> _Data to use_:
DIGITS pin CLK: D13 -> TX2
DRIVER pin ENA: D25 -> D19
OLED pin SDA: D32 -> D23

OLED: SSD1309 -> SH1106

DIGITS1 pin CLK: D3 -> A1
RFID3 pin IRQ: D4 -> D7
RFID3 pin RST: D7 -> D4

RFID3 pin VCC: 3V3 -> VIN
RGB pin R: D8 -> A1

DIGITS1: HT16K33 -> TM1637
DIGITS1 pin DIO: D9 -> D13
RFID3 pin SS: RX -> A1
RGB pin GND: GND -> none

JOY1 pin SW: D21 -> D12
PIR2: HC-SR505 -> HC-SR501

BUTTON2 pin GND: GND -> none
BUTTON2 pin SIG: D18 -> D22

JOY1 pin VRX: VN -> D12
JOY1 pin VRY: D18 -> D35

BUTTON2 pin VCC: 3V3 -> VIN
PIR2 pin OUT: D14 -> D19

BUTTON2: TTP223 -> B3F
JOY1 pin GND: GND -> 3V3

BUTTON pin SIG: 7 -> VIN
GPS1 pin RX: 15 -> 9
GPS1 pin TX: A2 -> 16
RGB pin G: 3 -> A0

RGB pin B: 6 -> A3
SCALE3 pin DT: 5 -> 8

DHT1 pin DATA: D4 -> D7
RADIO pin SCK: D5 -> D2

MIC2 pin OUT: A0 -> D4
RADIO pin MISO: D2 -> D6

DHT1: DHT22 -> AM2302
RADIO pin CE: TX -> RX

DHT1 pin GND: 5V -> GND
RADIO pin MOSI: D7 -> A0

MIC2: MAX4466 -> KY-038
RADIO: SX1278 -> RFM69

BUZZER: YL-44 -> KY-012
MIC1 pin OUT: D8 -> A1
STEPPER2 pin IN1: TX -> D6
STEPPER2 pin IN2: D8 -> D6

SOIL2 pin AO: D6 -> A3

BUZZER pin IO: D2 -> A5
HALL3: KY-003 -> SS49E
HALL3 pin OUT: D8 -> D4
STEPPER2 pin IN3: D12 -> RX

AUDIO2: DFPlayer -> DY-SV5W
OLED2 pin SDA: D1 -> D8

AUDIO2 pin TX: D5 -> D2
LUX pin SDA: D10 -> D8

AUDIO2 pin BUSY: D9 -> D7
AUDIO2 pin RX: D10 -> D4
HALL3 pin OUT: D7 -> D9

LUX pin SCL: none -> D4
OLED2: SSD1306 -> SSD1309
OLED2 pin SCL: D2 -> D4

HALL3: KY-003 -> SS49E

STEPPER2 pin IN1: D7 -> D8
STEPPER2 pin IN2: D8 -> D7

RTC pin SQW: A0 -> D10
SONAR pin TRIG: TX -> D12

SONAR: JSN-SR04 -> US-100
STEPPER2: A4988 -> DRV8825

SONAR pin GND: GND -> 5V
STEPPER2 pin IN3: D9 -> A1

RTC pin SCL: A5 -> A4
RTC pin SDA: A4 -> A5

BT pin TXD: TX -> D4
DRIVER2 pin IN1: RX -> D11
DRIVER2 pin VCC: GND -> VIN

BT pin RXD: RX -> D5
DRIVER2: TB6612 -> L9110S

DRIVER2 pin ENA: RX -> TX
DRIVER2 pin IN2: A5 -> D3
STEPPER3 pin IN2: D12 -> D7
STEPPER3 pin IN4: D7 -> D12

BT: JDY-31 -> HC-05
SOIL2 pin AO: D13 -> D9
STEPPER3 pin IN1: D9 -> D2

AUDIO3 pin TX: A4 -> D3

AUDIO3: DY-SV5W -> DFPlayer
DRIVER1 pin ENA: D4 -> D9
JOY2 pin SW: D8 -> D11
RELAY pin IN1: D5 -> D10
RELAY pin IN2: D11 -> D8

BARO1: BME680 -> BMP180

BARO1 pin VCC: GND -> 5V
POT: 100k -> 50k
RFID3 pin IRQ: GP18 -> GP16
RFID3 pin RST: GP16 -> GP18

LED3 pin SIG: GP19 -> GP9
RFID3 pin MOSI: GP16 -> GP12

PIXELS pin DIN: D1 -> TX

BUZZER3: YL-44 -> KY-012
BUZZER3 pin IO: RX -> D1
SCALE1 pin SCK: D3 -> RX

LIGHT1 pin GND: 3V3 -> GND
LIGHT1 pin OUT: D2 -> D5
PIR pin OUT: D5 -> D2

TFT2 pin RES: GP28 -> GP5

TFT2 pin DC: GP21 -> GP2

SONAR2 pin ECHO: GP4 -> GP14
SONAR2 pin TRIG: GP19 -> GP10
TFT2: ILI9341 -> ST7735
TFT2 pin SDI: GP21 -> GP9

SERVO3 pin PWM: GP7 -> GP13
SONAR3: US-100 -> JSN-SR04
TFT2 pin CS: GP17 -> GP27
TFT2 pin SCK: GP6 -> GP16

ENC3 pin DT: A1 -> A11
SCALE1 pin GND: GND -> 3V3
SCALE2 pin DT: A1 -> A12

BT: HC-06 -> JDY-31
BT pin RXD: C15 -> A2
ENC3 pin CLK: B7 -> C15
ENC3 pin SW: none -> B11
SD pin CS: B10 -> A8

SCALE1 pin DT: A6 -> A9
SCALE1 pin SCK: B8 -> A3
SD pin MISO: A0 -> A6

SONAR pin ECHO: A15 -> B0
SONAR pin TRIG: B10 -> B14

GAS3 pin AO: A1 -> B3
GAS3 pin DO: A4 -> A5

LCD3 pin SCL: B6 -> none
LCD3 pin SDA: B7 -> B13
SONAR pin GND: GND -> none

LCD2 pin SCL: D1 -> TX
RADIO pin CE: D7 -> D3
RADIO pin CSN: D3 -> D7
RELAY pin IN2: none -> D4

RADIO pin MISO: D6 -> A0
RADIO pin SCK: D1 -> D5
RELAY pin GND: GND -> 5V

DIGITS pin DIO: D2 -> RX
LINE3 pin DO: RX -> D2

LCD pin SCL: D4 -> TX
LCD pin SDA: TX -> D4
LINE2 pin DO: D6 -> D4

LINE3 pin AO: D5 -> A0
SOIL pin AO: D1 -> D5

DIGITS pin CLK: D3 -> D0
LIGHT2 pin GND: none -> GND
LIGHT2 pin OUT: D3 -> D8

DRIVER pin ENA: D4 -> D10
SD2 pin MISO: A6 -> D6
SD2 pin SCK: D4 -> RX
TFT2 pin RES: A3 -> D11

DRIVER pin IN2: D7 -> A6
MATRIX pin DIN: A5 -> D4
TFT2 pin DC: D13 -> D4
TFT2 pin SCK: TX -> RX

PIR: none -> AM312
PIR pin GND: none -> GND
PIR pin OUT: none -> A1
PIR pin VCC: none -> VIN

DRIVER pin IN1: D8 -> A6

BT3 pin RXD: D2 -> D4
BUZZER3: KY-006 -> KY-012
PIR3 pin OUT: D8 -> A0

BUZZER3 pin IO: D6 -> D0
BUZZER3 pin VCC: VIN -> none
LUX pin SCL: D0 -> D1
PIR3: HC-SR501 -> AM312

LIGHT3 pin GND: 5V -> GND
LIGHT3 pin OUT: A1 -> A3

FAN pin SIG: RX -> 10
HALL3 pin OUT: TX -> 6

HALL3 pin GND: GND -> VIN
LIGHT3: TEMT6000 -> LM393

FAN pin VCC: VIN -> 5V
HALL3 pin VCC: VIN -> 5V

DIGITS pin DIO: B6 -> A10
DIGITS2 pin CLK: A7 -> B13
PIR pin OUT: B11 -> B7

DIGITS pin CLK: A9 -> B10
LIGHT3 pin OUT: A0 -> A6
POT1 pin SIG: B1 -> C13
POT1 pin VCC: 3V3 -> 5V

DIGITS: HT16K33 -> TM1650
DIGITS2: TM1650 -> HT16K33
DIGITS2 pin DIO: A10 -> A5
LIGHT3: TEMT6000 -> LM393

> _What is expected_: Read through the lines above and collect those that contain the string "DFPlayer".

> _Solution to this task_:
AUDIO2: DFPlayer -> DY-SV5W
AUDIO3: DY-SV5W -> DFPlayer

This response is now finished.